====== Information given
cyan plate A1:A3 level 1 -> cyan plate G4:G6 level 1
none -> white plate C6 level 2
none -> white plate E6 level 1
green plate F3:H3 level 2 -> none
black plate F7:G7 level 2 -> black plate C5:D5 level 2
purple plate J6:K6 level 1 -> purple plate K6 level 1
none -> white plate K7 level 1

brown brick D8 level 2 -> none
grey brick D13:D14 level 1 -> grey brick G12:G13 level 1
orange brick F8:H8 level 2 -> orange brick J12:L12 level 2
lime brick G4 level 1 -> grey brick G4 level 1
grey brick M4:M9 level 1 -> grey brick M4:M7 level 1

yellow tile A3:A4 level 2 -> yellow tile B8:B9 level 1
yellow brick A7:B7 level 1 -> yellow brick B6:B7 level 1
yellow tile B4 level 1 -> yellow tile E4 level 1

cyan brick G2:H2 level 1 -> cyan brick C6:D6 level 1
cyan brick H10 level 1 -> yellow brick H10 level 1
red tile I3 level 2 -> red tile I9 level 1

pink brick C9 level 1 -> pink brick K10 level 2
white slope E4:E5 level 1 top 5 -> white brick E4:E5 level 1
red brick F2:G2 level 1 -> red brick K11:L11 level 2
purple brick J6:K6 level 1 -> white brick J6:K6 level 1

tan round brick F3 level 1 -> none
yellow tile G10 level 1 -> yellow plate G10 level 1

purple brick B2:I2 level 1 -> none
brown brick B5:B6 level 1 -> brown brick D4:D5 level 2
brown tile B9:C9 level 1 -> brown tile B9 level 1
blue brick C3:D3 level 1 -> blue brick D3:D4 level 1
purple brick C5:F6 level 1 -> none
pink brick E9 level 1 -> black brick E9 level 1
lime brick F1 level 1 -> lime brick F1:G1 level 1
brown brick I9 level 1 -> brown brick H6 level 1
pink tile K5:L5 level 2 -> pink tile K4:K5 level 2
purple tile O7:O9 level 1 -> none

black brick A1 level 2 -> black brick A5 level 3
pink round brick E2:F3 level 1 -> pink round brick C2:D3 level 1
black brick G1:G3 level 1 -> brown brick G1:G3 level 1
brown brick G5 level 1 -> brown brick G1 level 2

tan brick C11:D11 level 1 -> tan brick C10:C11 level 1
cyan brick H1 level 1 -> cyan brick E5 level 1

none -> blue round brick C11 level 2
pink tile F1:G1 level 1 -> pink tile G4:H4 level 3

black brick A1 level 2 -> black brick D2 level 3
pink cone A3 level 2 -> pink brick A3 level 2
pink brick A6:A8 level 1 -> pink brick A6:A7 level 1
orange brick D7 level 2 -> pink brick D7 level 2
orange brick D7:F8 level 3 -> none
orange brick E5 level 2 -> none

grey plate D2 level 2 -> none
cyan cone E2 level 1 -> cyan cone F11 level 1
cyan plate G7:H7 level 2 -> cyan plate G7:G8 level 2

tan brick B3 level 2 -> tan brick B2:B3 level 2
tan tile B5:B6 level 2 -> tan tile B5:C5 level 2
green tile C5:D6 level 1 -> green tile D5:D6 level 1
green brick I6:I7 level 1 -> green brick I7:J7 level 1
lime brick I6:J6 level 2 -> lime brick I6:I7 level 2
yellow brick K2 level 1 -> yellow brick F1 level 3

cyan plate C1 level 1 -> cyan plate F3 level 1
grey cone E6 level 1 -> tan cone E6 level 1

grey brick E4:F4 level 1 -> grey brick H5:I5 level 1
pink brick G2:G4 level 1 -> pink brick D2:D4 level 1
============
Task to complete: Of all the entries above, output exactly the lines between the one holding "black plate F7:G7" and the one holding "pink brick C9", inclusive.

Answer to this task:
black plate F7:G7 level 2 -> black plate C5:D5 level 2
purple plate J6:K6 level 1 -> purple plate K6 level 1
none -> white plate K7 level 1

brown brick D8 level 2 -> none
grey brick D13:D14 level 1 -> grey brick G12:G13 level 1
orange brick F8:H8 level 2 -> orange brick J12:L12 level 2
lime brick G4 level 1 -> grey brick G4 level 1
grey brick M4:M9 level 1 -> grey brick M4:M7 level 1

yellow tile A3:A4 level 2 -> yellow tile B8:B9 level 1
yellow brick A7:B7 level 1 -> yellow brick B6:B7 level 1
yellow tile B4 level 1 -> yellow tile E4 level 1

cyan brick G2:H2 level 1 -> cyan brick C6:D6 level 1
cyan brick H10 level 1 -> yellow brick H10 level 1
red tile I3 level 2 -> red tile I9 level 1

pink brick C9 level 1 -> pink brick K10 level 2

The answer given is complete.